YOUR ASSIGNMENT: Which lines of the data hold the word "coordinates"? Copy all of them.

*** RAW DATA ***

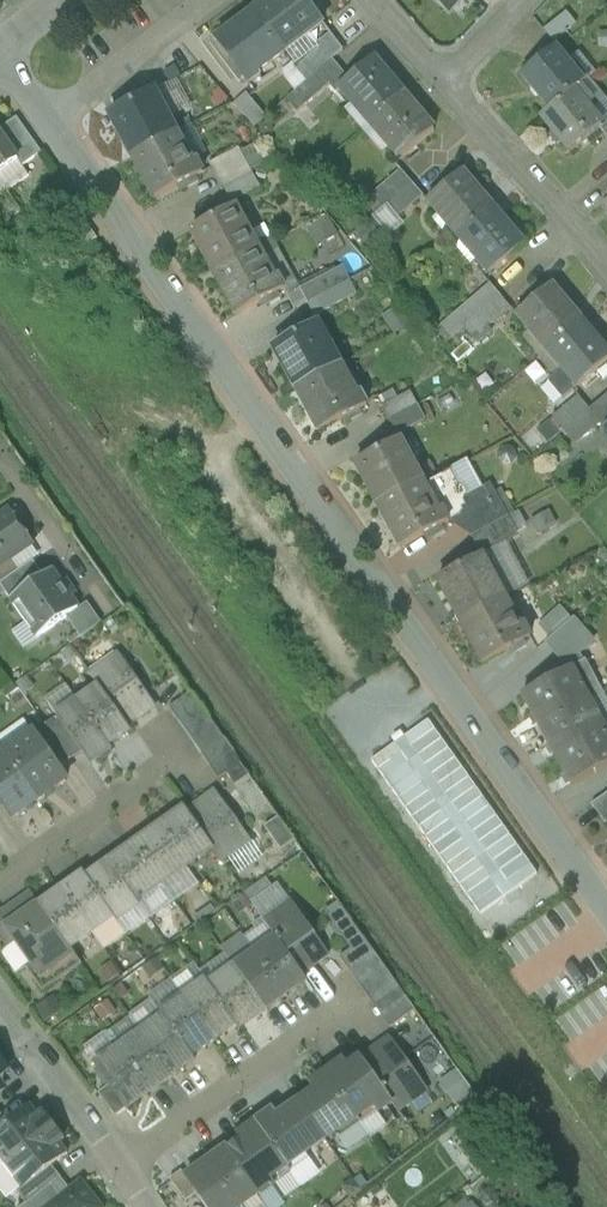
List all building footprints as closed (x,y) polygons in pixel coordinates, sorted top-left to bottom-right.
[(278,2),(282,8),(262,23),(261,24),(285,55),(325,25),(305,0),(281,0),(278,2)] [(447,17),(461,0),(427,0),(447,17)] [(566,12),(545,31),(555,42),(576,23),(566,12)] [(257,17),(239,31),(243,36),(223,51),(218,44),(217,45),(250,88),(260,80),(258,76),(285,55),(261,24),(262,23),(257,17)] [(322,52),(299,71),(309,85),(335,65),(346,55),(332,38),(319,48),(322,52)] [(559,50),(525,77),(553,111),(577,92),(586,85),(559,50)] [(309,85),(299,93),(310,106),(333,88),(333,87),(345,77),(335,65),(309,85)] [(376,65),(351,85),(345,77),(333,87),(333,88),(339,95),(340,95),(351,108),(356,104),(375,126),(402,104),(395,96),(399,92),(376,65)] [(206,101),(191,75),(177,83),(192,109),(206,101)] [(178,134),(157,92),(111,116),(121,135),(128,131),(138,152),(139,154),(178,134)] [(553,111),(544,119),(572,153),(605,127),(577,92),(553,111)] [(310,106),(299,93),(291,100),(301,113),(310,106)] [(266,118),(247,96),(234,106),(253,129),(266,118)] [(410,114),(402,104),(375,126),(390,145),(385,149),(399,166),(435,137),(414,111),(410,114)] [(0,131),(0,136),(23,168),(42,154),(17,119),(0,131)] [(196,161),(193,162),(178,134),(139,154),(138,152),(132,156),(142,177),(150,173),(161,194),(152,199),(152,201),(203,174),(196,161)] [(6,189),(27,174),(23,168),(0,136),(0,182),(6,189)] [(242,148),(213,162),(226,187),(254,173),(242,148)] [(254,173),(226,187),(233,202),(262,188),(254,173)] [(402,175),(376,195),(387,208),(412,188),(402,175)] [(486,205),(463,178),(430,206),(442,221),(446,218),(463,238),(491,217),(482,208),(486,205)] [(412,188),(387,208),(398,222),(423,202),(412,188)] [(237,209),(194,232),(205,253),(211,250),(222,271),(223,272),(261,252),(237,209)] [(318,246),(341,231),(329,213),(306,227),(318,246)] [(501,223),(498,226),(491,217),(463,238),(480,258),(476,262),(491,279),(524,251),(501,223)] [(261,252),(223,272),(222,271),(217,274),(228,293),(232,291),(244,311),(235,315),(237,318),(287,291),(279,276),(276,278),(261,252)] [(356,265),(343,272),(349,283),(362,276),(356,265)] [(310,305),(325,297),(338,291),(331,278),(303,293),(310,305)] [(338,291),(325,297),(331,309),(359,295),(353,283),(338,291)] [(493,287),(469,307),(479,320),(503,300),(493,287)] [(575,319),(554,292),(519,320),(531,336),(536,332),(551,351),(579,329),(573,321),(575,319)] [(316,317),(331,309),(325,297),(310,305),(316,317)] [(479,320),(468,328),(482,344),(492,336),(490,333),(514,313),(503,300),(479,320)] [(469,307),(458,315),(468,328),(479,320),(469,307)] [(343,369),(320,326),(277,349),(288,370),(293,367),(305,389),(305,390),(343,369)] [(579,329),(551,351),(569,373),(565,376),(576,391),(606,367),(606,359),(590,337),(587,339),(579,329)] [(357,396),(343,369),(305,390),(305,389),(298,392),(309,412),(314,409),(325,429),(320,431),(322,434),(370,408),(362,393),(357,396)] [(565,376),(551,387),(563,402),(576,391),(565,376)] [(412,394),(385,409),(392,421),(419,406),(412,394)] [(579,399),(554,420),(565,433),(590,413),(579,399)] [(565,433),(576,447),(601,427),(606,433),(606,432),(606,399),(590,413),(565,433)] [(419,406),(392,421),(399,435),(426,420),(419,406)] [(402,441),(358,464),(369,484),(374,481),(387,504),(425,483),(402,441)] [(387,504),(381,507),(392,527),(397,524),(408,545),(400,549),(402,552),(452,526),(451,524),(452,523),(455,524),(464,519),(465,517),(466,516),(463,509),(468,506),(467,503),(468,499),(463,490),(459,489),(450,470),(425,483),(387,504)] [(468,506),(463,509),(466,516),(465,517),(464,519),(455,524),(452,523),(451,524),(452,526),(472,539),(478,536),(510,518),(496,491),(468,506)] [(0,521),(0,565),(11,558),(31,543),(11,514),(0,521)] [(510,518),(478,536),(486,551),(518,532),(510,518)] [(486,557),(443,581),(454,601),(458,599),(470,621),(471,621),(510,600),(486,557)] [(20,571),(11,558),(0,565),(0,585),(20,571)] [(0,585),(0,586),(10,601),(11,600),(43,577),(33,562),(20,571),(0,585)] [(43,577),(11,600),(38,639),(66,619),(78,611),(68,596),(72,593),(67,586),(63,589),(51,572),(43,577)] [(510,600),(471,621),(470,621),(466,623),(476,643),(481,640),(492,661),(485,665),(486,668),(519,651),(518,648),(533,640),(526,626),(524,627),(510,600)] [(85,606),(78,611),(66,619),(81,640),(99,627),(85,606)] [(562,606),(544,622),(546,628),(541,632),(547,643),(551,640),(574,620),(562,606)] [(596,646),(574,620),(551,640),(573,665),(596,646)] [(119,658),(90,677),(99,689),(127,728),(128,727),(154,708),(119,658)] [(587,664),(526,696),(542,726),(589,700),(589,701),(602,694),(587,664)] [(56,712),(77,699),(68,685),(47,698),(56,712)] [(127,728),(99,689),(78,704),(108,747),(130,731),(128,727),(127,728)] [(192,693),(169,709),(177,721),(200,705),(192,693)] [(602,694),(589,701),(604,730),(606,729),(606,703),(602,694)] [(589,700),(542,726),(557,755),(604,730),(589,701),(589,700)] [(108,747),(78,704),(57,718),(82,754),(90,765),(111,751),(108,747)] [(200,705),(177,721),(185,733),(208,717),(209,716),(201,705),(200,705)] [(208,717),(185,733),(194,744),(216,728),(208,717)] [(82,754),(57,718),(45,726),(70,762),(82,754)] [(70,762),(45,726),(33,735),(58,770),(70,762)] [(216,728),(194,744),(202,756),(225,740),(216,728)] [(557,755),(574,788),(606,771),(606,736),(604,730),(557,755)] [(33,735),(6,754),(39,801),(67,782),(58,770),(33,735)] [(225,740),(202,756),(210,768),(233,752),(234,751),(226,740),(225,740)] [(233,752),(210,768),(219,780),(227,774),(241,765),(242,764),(233,752)] [(6,754),(0,758),(0,800),(5,808),(14,820),(39,801),(6,754)] [(241,765),(227,774),(235,786),(249,776),(241,765)] [(249,776),(235,786),(254,813),(268,803),(249,776)] [(251,845),(215,794),(188,813),(187,814),(213,850),(223,865),(251,845)] [(591,806),(605,825),(606,823),(606,795),(591,806)] [(213,850),(187,814),(188,813),(186,810),(160,828),(188,868),(213,850)] [(295,841),(278,818),(264,828),(281,851),(295,841)] [(188,868),(160,828),(134,846),(163,886),(188,868)] [(163,886),(134,846),(109,864),(137,903),(138,903),(163,886)] [(137,903),(109,864),(87,879),(115,918),(114,919),(117,923),(117,922),(140,906),(138,903),(137,903)] [(115,918),(87,879),(85,875),(62,891),(92,934),(103,949),(125,933),(117,922),(117,923),(114,919),(115,918)] [(92,934),(62,891),(40,907),(39,907),(51,923),(70,950),(92,934)] [(32,895),(17,906),(24,917),(39,907),(40,907),(32,895)] [(316,938),(292,904),(264,924),(273,936),(273,935),(301,975),(302,974),(329,955),(324,949),(325,946),(319,938),(316,938)] [(365,941),(338,904),(325,913),(333,924),(332,930),(338,938),(343,939),(351,950),(365,941)] [(0,918),(0,933),(9,946),(16,941),(8,929),(24,917),(17,906),(0,918)] [(51,923),(39,907),(24,917),(36,933),(51,923)] [(70,950),(51,923),(36,933),(24,917),(8,929),(16,941),(33,965),(41,977),(73,954),(70,950)] [(301,975),(273,935),(273,936),(253,950),(286,997),(307,982),(302,974),(301,975)] [(351,950),(340,959),(348,971),(373,953),(365,941),(351,950)] [(286,997),(253,950),(232,965),(234,969),(235,968),(265,1011),(286,997)] [(373,953),(348,971),(357,982),(382,964),(373,953)] [(73,954),(41,977),(33,965),(26,970),(42,993),(81,966),(73,954)] [(382,964),(357,982),(365,994),(390,976),(382,964)] [(209,986),(209,987),(239,1030),(265,1011),(235,968),(234,969),(209,986)] [(390,976),(365,994),(373,1006),(398,988),(390,976)] [(207,982),(184,999),(214,1042),(236,1026),(239,1030),(209,987),(209,986),(207,982)] [(398,988),(373,1006),(382,1017),(407,999),(398,988)] [(214,1042),(184,999),(161,1015),(163,1019),(164,1019),(195,1062),(195,1061),(192,1057),(214,1042)] [(407,999),(382,1017),(390,1029),(415,1011),(407,999)] [(195,1062),(164,1019),(163,1019),(142,1034),(172,1077),(195,1062)] [(172,1077),(142,1034),(119,1050),(150,1093),(172,1077)] [(425,1092),(389,1041),(362,1060),(392,1103),(398,1111),(425,1092)] [(150,1093),(119,1050),(96,1067),(110,1086),(127,1110),(150,1093)] [(5,1090),(0,1084),(2,1074),(4,1075),(9,1071),(0,1060),(0,1093),(5,1090)] [(362,1060),(349,1069),(345,1063),(326,1077),(361,1125),(392,1103),(362,1060)] [(458,1074),(443,1085),(454,1101),(470,1090),(458,1074)] [(361,1125),(326,1077),(311,1088),(315,1094),(299,1105),(325,1140),(334,1134),(339,1141),(361,1125)] [(127,1110),(110,1086),(98,1095),(115,1118),(127,1110)] [(299,1105),(280,1119),(275,1112),(257,1125),(291,1173),(309,1160),(305,1154),(325,1140),(299,1105)] [(54,1128),(43,1114),(38,1118),(30,1108),(8,1125),(0,1132),(0,1161),(4,1167),(54,1128)] [(291,1173),(257,1125),(237,1139),(239,1141),(209,1163),(240,1206),(259,1194),(260,1195),(291,1173)] [(54,1128),(4,1167),(22,1190),(23,1191),(52,1168),(68,1155),(60,1145),(64,1141),(54,1128)] [(475,1169),(452,1138),(443,1145),(466,1176),(475,1169)] [(209,1163),(186,1179),(186,1180),(196,1194),(195,1195),(196,1196),(204,1206),(240,1206),(209,1163)] [(61,1179),(52,1168),(23,1191),(22,1190),(17,1193),(26,1206),(52,1187),(61,1179)] [(196,1194),(186,1180),(186,1179),(182,1172),(170,1180),(186,1203),(196,1196),(195,1195),(196,1194)] [(81,1181),(61,1197),(48,1206),(102,1206),(81,1181)] [(61,1197),(52,1187),(26,1206),(25,1206),(48,1206),(61,1197)]
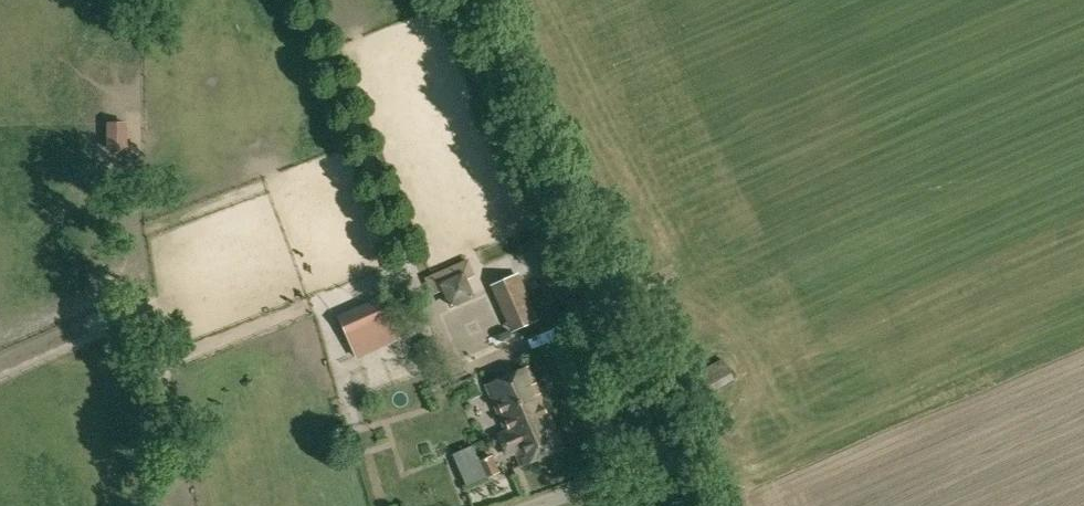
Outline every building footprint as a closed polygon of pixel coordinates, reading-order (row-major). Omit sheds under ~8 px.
[(443,289),(451,305),(472,296),(464,279),(474,275),(468,261),(427,279),(433,293),(443,289)] [(509,314),(515,328),(537,318),(518,276),(493,286),(506,315),(509,314)] [(337,316),(348,340),(391,320),(381,296),(337,316)] [(348,340),(356,358),(400,339),(391,320),(348,340)] [(688,379),(698,398),(733,379),(722,360),(688,379)] [(513,448),(520,466),(564,447),(528,366),(485,385),(506,433),(502,434),(509,450),(513,448)] [(479,462),(486,478),(498,472),(491,456),(479,462)] [(515,500),(527,497),(523,482),(511,485),(515,500)] [(482,505),(497,505),(493,495),(480,499),(482,505)]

*** End of RAW DATA ***

TASK RESULT:
List all building footprints as closed (x,y) polygons in pixel coordinates, sorted top-left to bottom-right.
Outline every building footprint as a closed polygon of pixel coordinates, reading-order (row-major). Omit sheds under ~8 px.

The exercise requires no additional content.